Work task: State how many lines in the listing include the word "arrow", and give no other text.

Exercise data:
== Segment start ==

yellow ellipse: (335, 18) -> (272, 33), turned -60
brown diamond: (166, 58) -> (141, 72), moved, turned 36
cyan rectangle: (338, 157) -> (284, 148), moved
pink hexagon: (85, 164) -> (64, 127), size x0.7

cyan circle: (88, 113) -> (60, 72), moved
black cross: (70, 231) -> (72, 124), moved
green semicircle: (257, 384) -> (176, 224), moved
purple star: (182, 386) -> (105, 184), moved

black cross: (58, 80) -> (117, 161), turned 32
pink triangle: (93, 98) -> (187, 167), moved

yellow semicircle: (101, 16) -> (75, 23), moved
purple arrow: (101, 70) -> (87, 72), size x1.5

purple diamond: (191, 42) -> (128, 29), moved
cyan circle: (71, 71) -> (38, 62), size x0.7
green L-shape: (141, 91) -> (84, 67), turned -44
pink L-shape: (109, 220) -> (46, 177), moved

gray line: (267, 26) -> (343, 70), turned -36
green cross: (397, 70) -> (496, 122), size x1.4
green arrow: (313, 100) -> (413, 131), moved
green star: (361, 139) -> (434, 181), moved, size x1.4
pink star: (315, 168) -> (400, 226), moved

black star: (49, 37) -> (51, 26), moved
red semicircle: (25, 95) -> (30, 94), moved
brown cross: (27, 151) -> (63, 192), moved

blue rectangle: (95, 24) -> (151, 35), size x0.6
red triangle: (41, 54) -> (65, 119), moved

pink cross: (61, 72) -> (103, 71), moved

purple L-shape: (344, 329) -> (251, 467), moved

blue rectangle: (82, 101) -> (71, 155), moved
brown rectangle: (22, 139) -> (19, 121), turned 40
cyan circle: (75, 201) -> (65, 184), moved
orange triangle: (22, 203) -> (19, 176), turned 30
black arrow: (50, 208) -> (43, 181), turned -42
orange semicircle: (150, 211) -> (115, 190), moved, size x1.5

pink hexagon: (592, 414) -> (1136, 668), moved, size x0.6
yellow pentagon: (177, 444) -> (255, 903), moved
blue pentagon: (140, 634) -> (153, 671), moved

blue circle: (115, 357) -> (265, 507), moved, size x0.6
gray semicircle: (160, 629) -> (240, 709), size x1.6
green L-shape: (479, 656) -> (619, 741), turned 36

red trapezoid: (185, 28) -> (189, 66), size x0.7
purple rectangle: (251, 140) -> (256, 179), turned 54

== Segment end ==

Output below: 3